Task prompt: Give again the entries below exactly, beginning at the first line and ending at the line with "blue pot: 4 -> 2".

Given data:

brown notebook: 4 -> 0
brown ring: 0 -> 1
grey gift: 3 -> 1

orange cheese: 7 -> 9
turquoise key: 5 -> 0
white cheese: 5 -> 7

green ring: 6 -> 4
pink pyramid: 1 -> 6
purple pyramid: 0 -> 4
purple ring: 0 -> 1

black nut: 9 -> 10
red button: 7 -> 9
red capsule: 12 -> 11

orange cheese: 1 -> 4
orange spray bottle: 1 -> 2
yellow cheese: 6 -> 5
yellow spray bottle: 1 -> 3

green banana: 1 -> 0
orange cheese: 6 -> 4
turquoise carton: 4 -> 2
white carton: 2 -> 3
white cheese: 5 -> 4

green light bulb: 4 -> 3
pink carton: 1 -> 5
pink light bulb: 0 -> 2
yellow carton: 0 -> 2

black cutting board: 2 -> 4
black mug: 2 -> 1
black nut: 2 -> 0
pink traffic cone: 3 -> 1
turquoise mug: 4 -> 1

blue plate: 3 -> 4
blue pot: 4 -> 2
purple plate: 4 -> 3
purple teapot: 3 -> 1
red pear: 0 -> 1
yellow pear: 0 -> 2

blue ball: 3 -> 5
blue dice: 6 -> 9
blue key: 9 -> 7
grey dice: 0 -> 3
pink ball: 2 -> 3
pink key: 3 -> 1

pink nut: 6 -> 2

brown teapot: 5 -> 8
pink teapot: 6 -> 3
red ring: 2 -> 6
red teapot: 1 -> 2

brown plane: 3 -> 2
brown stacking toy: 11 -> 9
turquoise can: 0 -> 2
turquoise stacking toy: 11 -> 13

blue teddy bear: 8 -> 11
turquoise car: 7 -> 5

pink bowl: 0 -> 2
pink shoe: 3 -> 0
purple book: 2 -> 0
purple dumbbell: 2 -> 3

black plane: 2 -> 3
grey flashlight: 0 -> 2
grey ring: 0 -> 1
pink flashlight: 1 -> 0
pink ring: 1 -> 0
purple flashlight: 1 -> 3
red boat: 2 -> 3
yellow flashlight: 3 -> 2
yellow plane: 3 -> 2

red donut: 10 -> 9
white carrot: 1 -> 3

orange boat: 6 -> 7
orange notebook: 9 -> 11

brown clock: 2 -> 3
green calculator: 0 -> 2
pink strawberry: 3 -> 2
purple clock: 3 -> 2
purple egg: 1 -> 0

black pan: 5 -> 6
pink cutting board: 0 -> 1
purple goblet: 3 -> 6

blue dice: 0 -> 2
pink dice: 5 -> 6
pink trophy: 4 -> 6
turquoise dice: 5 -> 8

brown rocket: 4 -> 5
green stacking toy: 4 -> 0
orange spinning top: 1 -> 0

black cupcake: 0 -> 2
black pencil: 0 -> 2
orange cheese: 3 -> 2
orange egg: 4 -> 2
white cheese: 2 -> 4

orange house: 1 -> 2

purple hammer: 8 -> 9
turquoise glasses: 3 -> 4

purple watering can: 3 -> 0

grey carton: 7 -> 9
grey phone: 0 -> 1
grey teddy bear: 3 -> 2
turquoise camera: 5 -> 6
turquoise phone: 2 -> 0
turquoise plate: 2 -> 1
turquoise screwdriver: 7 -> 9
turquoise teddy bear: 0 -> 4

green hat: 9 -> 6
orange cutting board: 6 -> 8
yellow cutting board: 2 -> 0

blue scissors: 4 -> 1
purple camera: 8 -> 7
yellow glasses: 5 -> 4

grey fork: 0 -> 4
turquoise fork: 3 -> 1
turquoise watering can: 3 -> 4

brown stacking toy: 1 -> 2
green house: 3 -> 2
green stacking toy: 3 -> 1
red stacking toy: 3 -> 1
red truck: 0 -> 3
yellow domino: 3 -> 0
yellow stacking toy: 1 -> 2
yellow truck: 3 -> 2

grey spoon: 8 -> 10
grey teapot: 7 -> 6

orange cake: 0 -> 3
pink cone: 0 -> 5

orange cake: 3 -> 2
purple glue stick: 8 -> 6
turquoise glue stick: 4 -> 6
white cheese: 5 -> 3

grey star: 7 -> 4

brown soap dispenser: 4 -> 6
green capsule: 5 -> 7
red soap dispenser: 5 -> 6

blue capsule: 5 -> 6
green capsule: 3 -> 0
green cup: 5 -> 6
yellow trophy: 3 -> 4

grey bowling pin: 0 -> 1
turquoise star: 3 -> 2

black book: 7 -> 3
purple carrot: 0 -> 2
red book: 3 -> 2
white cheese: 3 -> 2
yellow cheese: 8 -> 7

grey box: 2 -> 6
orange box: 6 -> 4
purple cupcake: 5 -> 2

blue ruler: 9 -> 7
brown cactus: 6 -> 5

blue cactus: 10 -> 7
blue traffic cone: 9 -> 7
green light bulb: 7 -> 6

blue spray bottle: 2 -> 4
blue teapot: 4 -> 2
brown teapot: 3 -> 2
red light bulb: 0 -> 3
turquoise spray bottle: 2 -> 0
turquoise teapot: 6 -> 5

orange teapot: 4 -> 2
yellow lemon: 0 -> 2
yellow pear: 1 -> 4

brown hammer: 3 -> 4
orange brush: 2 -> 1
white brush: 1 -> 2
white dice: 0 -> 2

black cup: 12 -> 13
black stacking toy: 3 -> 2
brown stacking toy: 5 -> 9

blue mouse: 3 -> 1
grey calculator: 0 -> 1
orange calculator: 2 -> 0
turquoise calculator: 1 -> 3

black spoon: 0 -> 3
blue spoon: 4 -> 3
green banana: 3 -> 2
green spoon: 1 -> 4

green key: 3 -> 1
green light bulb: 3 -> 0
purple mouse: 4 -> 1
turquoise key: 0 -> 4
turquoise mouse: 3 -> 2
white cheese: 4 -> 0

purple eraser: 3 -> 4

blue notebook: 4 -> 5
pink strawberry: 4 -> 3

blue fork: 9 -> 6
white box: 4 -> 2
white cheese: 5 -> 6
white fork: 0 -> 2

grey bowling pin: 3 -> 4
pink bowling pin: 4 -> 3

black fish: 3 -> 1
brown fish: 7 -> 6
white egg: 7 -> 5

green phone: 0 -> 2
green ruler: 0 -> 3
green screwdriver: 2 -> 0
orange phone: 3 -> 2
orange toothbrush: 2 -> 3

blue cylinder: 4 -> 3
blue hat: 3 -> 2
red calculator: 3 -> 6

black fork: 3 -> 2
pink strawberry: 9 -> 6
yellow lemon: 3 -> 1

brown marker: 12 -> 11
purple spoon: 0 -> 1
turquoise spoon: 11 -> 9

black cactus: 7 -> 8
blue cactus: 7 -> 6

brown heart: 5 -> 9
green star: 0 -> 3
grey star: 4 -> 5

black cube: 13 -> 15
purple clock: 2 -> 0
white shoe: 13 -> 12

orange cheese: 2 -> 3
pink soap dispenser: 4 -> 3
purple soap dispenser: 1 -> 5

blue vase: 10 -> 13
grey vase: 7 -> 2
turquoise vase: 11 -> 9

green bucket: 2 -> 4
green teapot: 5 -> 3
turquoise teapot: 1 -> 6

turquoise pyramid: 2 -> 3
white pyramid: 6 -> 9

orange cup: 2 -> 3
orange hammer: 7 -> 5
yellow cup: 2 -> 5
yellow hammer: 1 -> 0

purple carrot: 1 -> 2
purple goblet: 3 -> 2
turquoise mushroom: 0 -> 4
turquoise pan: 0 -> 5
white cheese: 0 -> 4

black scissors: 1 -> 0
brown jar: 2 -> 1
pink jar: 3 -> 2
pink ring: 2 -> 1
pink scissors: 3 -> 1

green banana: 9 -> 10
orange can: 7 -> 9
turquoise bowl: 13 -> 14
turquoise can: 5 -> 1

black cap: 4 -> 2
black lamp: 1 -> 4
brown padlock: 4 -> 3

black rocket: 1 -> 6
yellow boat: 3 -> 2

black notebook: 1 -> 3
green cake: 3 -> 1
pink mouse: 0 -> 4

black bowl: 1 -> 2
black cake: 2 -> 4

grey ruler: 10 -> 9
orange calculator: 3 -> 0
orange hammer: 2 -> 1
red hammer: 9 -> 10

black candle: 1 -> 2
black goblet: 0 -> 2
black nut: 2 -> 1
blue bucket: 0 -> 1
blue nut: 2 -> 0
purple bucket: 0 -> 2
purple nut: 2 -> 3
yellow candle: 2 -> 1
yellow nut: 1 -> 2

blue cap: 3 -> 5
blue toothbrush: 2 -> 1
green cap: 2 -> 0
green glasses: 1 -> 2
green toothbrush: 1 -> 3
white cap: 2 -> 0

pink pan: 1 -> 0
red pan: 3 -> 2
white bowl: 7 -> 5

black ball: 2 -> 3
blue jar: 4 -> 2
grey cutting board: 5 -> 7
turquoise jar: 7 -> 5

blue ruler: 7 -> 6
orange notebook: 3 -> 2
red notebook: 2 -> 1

Exercise output:
brown notebook: 4 -> 0
brown ring: 0 -> 1
grey gift: 3 -> 1

orange cheese: 7 -> 9
turquoise key: 5 -> 0
white cheese: 5 -> 7

green ring: 6 -> 4
pink pyramid: 1 -> 6
purple pyramid: 0 -> 4
purple ring: 0 -> 1

black nut: 9 -> 10
red button: 7 -> 9
red capsule: 12 -> 11

orange cheese: 1 -> 4
orange spray bottle: 1 -> 2
yellow cheese: 6 -> 5
yellow spray bottle: 1 -> 3

green banana: 1 -> 0
orange cheese: 6 -> 4
turquoise carton: 4 -> 2
white carton: 2 -> 3
white cheese: 5 -> 4

green light bulb: 4 -> 3
pink carton: 1 -> 5
pink light bulb: 0 -> 2
yellow carton: 0 -> 2

black cutting board: 2 -> 4
black mug: 2 -> 1
black nut: 2 -> 0
pink traffic cone: 3 -> 1
turquoise mug: 4 -> 1

blue plate: 3 -> 4
blue pot: 4 -> 2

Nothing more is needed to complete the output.